WORK TO BE COMPLETED: The reply should consist solely of the lines from the one with "white dice [569,218,595,248]" through the final line of the listing, copied exactly, with no pictures.

DATA LISTING:
************
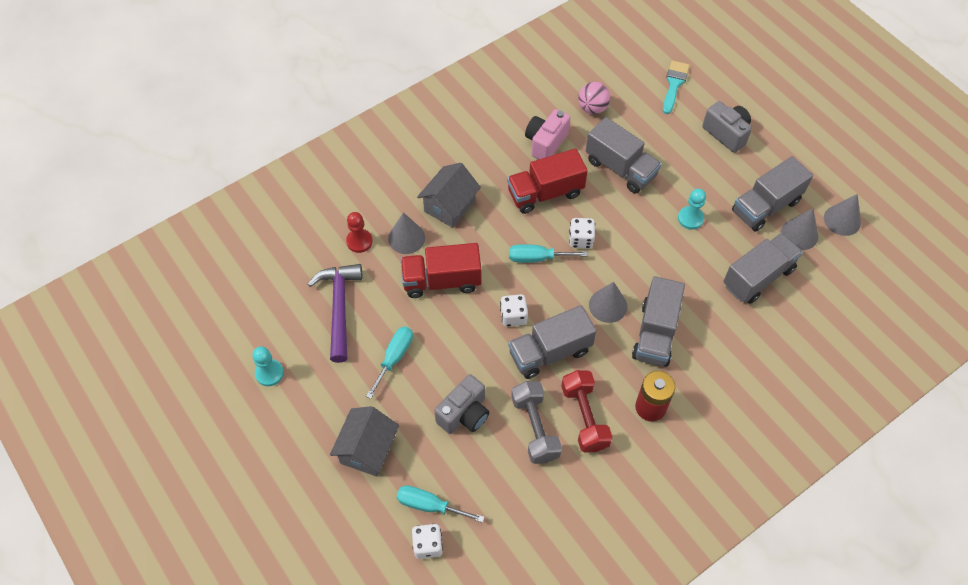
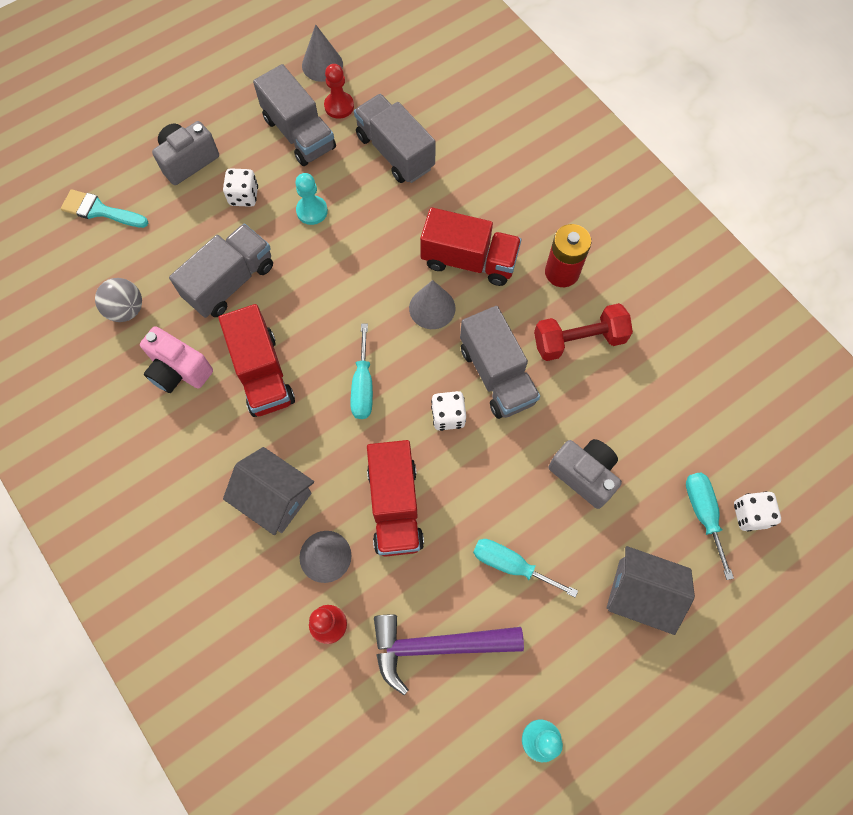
camera: 90 degrees left, 10 degrees up
turquoise screwdriver [397,485,484,523] -> turquoise screwdriver turned 150 degrees clockwise [686,473,734,580]
grey dumbbell [511,381,562,464] -> none
white dice [569,218,595,248] -> white dice moved to [223,168,258,207]
pink ball [578,82,610,114] -> grey ball [95,278,142,322]
grey truck [632,276,685,367] -> red truck [420,207,522,286]
grey cone [781,209,818,250] -> red pawn [324,64,354,119]

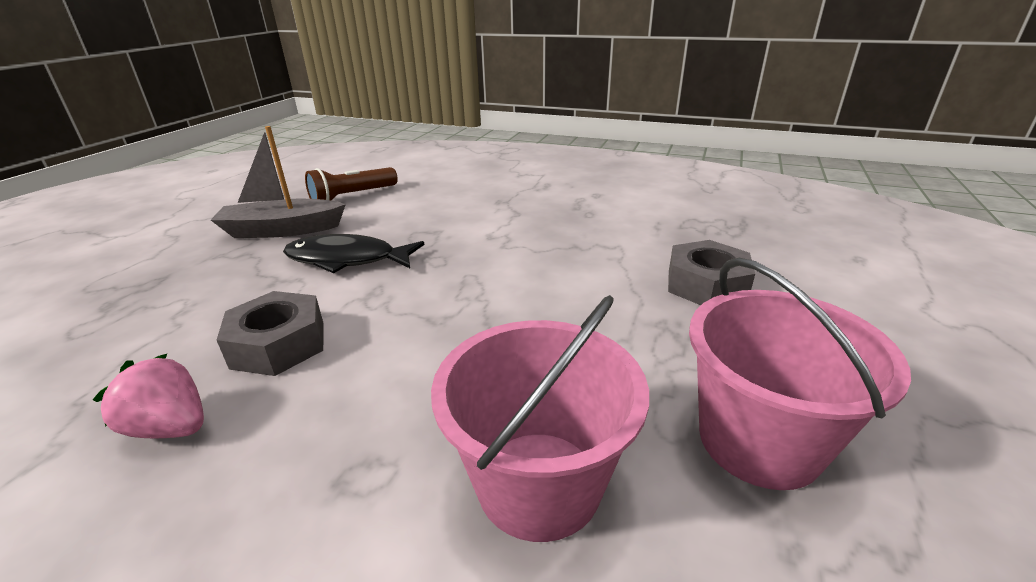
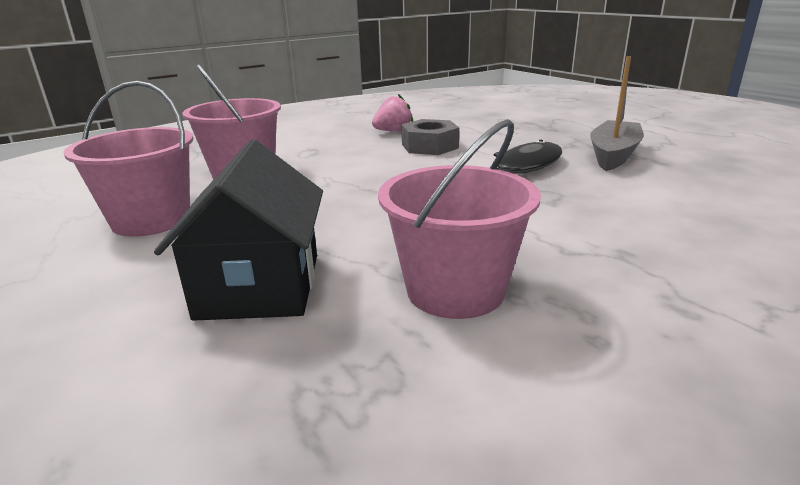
camera: 125 degrees right, 5 degrees down
brown flashlight [305,167,398,200] -> none
grey nut [668,240,755,305] -> black house [154,140,323,321]
none -> pink bucket [378,119,541,319]

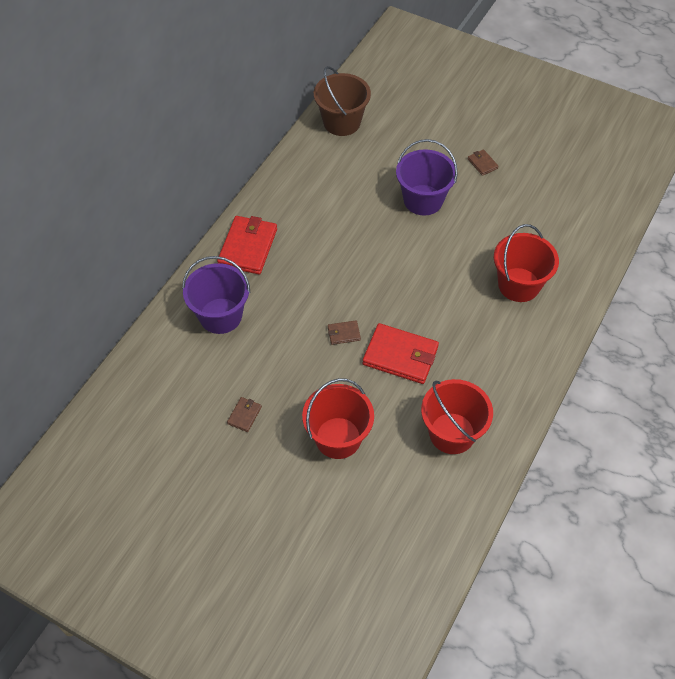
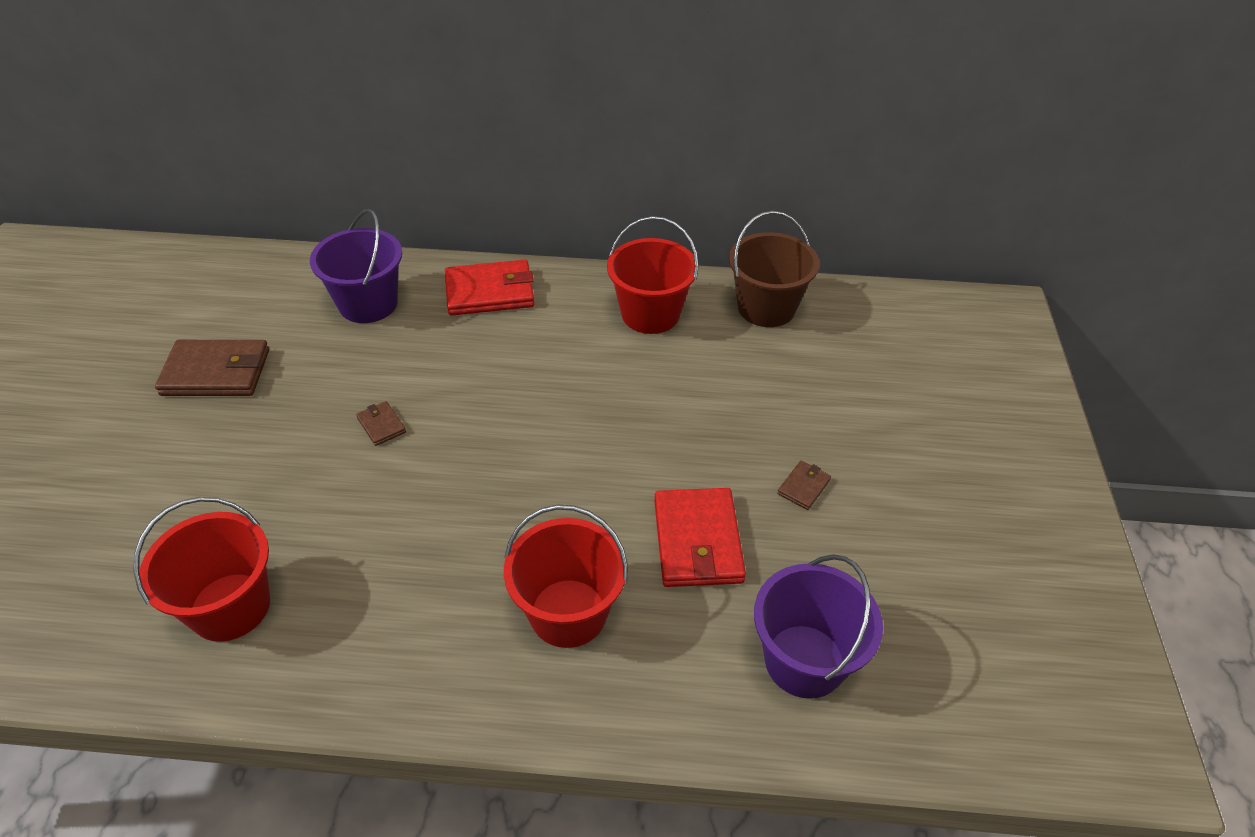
camera: 65 degrees right, 10 degrees down
brown wallet [227,397,262,432] -> brown wallet [155,340,269,396], size x2.13
red bucket [302,378,374,459] -> red bucket moved to [607,216,699,334]
red wallet [362,323,439,384] -> red wallet moved to [654,488,746,587]
purple bucket [396,139,458,216] -> purple bucket moved to [754,554,883,699]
************
ANSWER TO THE EXERCISE:
white dice [569,218,595,248] -> white dice moved to [223,168,258,207]
pink ball [578,82,610,114] -> grey ball [95,278,142,322]
grey truck [632,276,685,367] -> red truck [420,207,522,286]
grey cone [781,209,818,250] -> red pawn [324,64,354,119]

camera: 125 degrees right, 5 degrees down
brown flashlight [305,167,398,200] -> none
grey nut [668,240,755,305] -> black house [154,140,323,321]
none -> pink bucket [378,119,541,319]

camera: 65 degrees right, 10 degrees down
brown wallet [227,397,262,432] -> brown wallet [155,340,269,396], size x2.13
red bucket [302,378,374,459] -> red bucket moved to [607,216,699,334]
red wallet [362,323,439,384] -> red wallet moved to [654,488,746,587]
purple bucket [396,139,458,216] -> purple bucket moved to [754,554,883,699]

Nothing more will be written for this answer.